━━ DATA LISTING
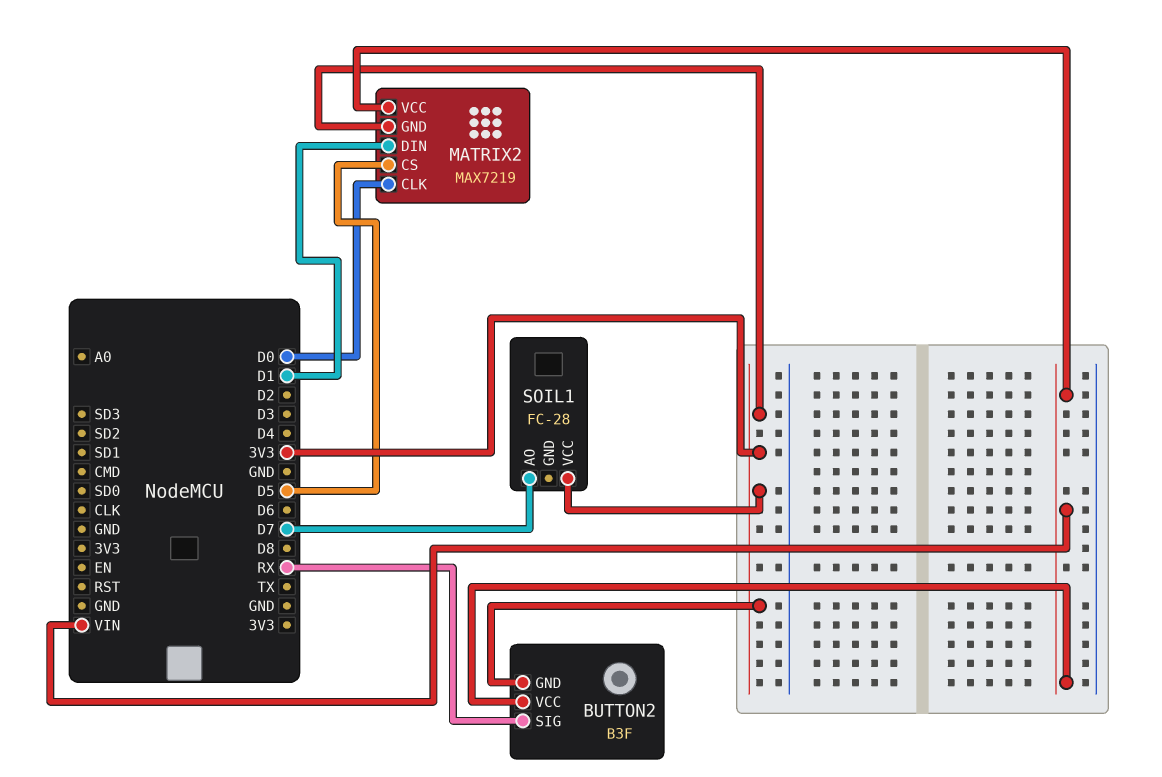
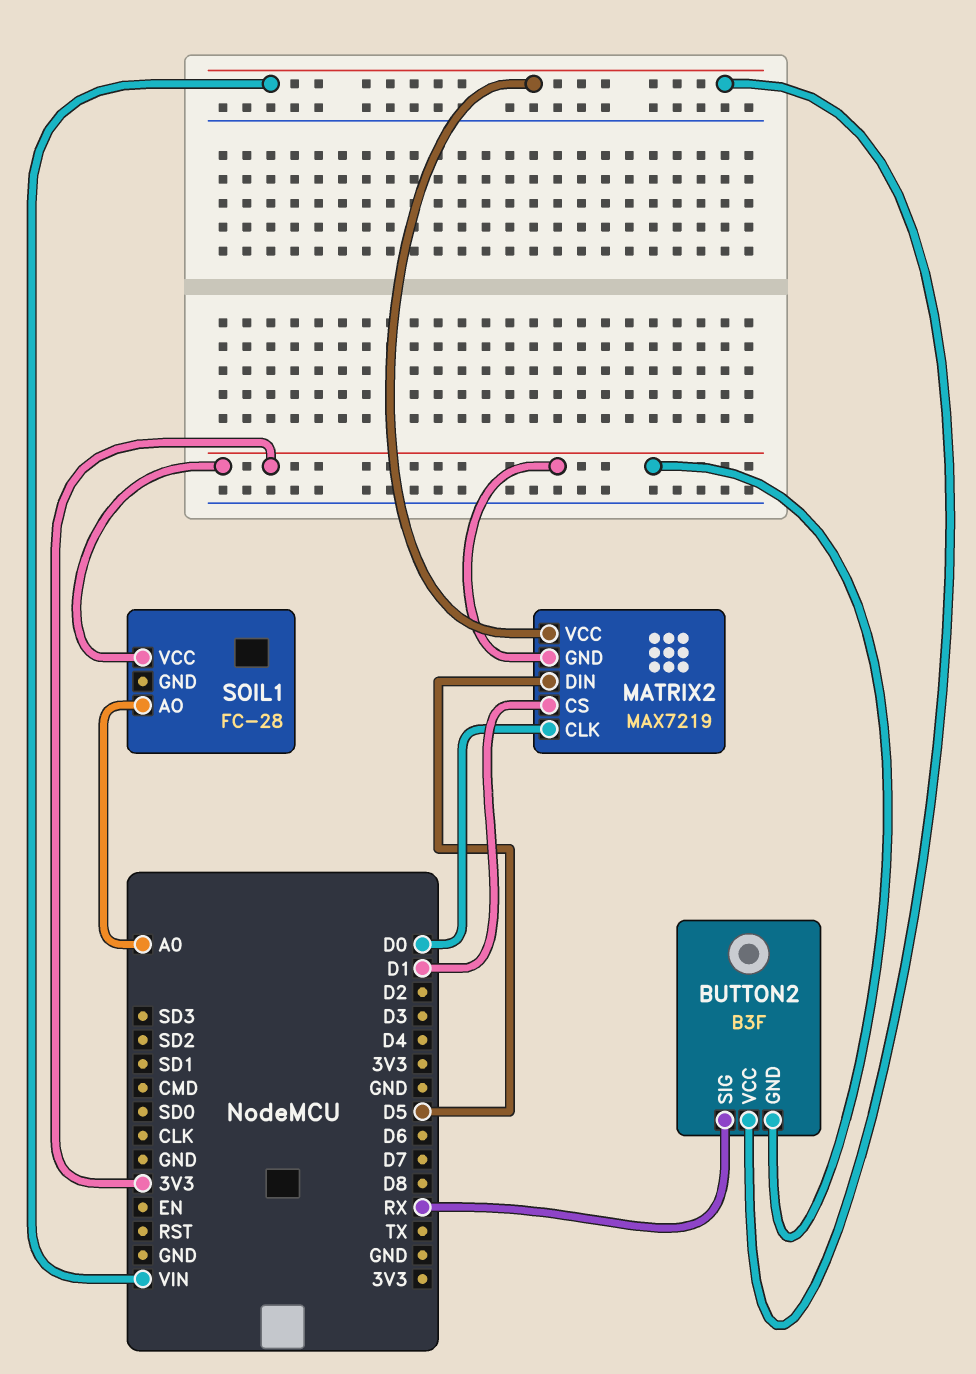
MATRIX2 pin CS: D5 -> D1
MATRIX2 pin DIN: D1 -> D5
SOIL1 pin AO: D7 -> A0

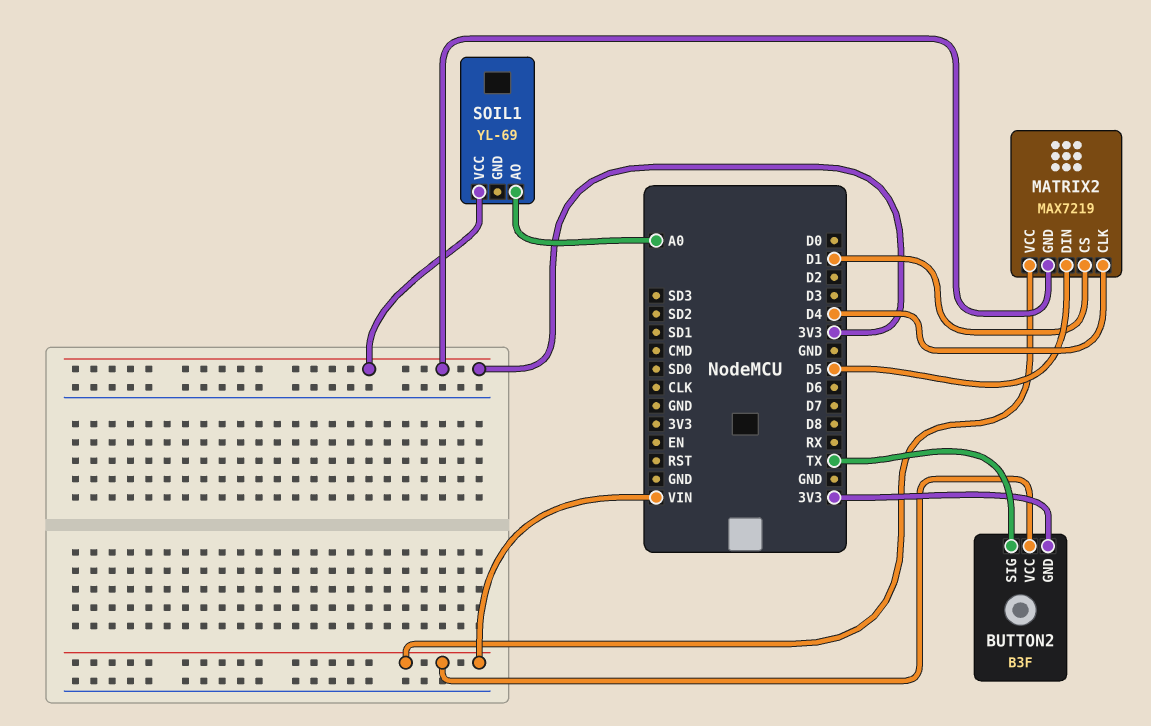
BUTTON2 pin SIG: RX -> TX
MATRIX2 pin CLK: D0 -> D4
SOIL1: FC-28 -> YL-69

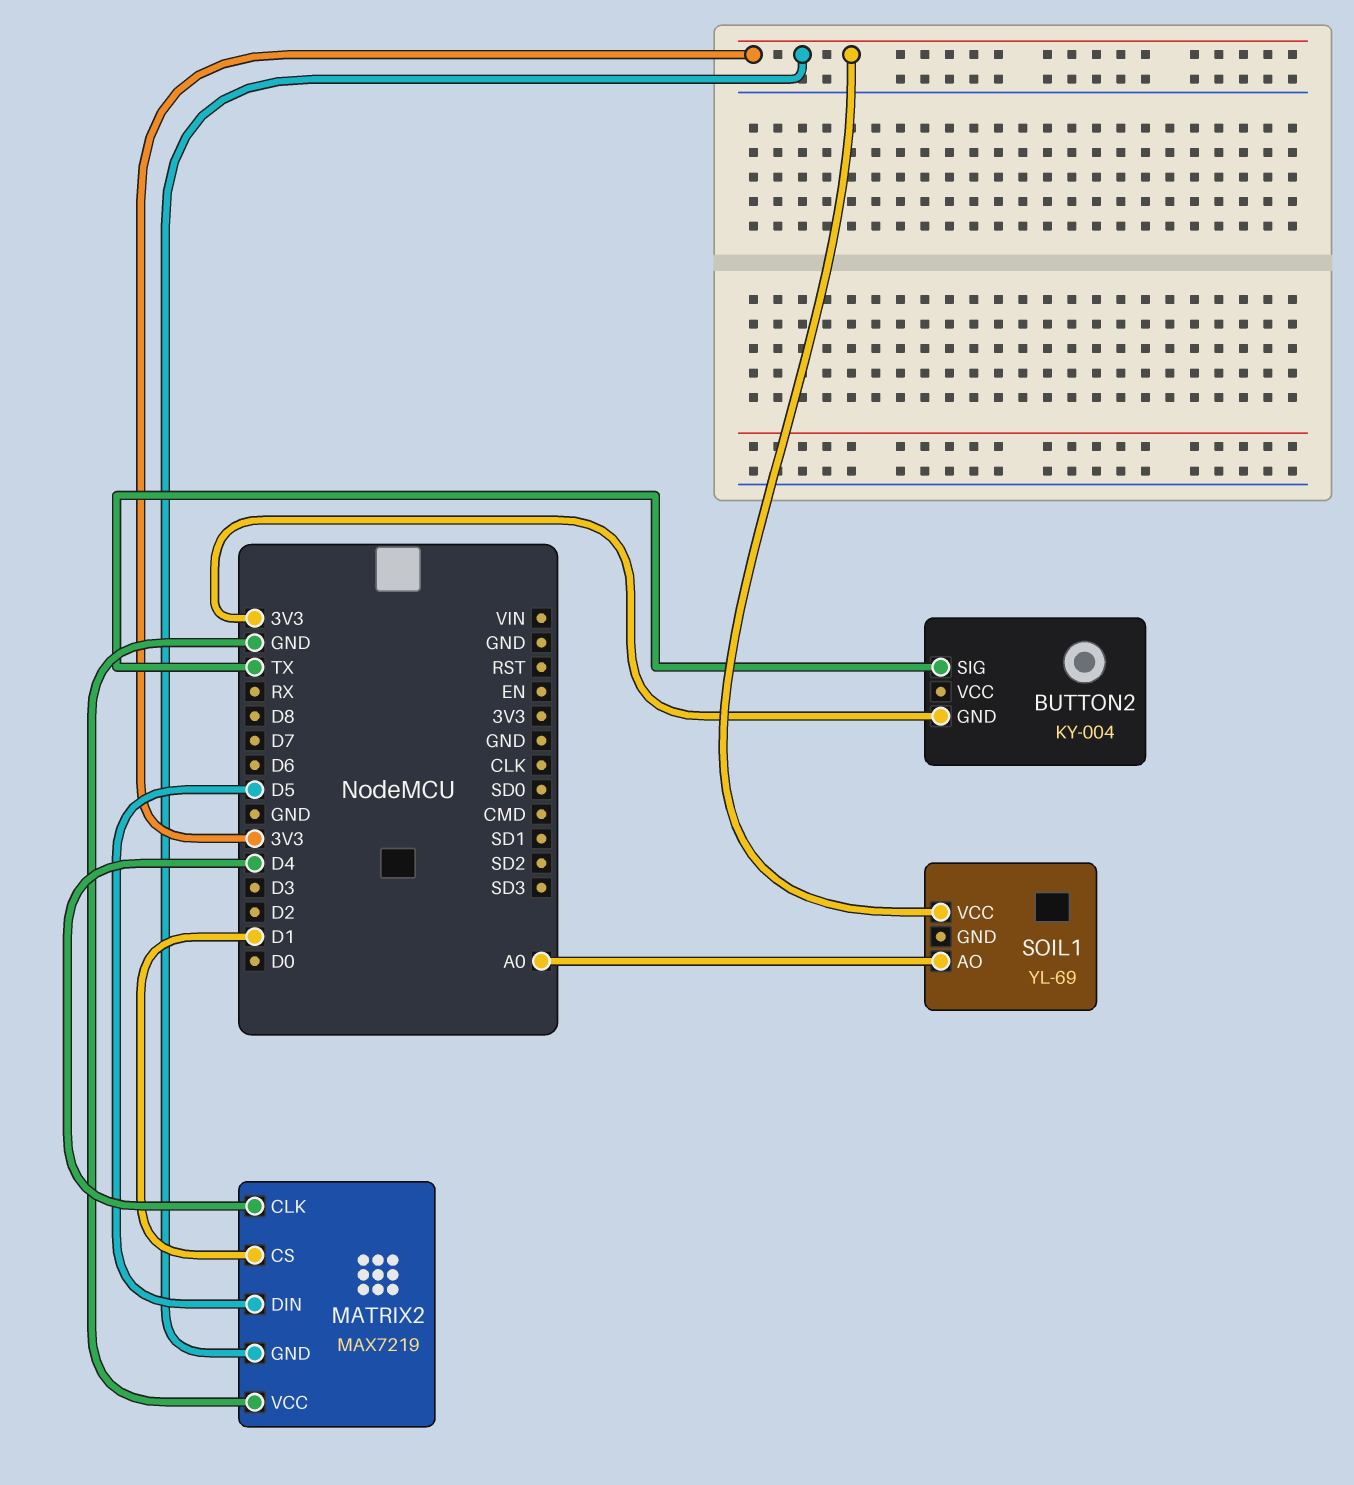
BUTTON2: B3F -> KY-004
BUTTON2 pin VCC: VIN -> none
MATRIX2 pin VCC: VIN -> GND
━━━━
**EXERCISE DETAILS:**
Please repeat all of the data exactly as it stands, leaving the pictures out.

**TASK RESULT:**
MATRIX2 pin CS: D5 -> D1
MATRIX2 pin DIN: D1 -> D5
SOIL1 pin AO: D7 -> A0

BUTTON2 pin SIG: RX -> TX
MATRIX2 pin CLK: D0 -> D4
SOIL1: FC-28 -> YL-69

BUTTON2: B3F -> KY-004
BUTTON2 pin VCC: VIN -> none
MATRIX2 pin VCC: VIN -> GND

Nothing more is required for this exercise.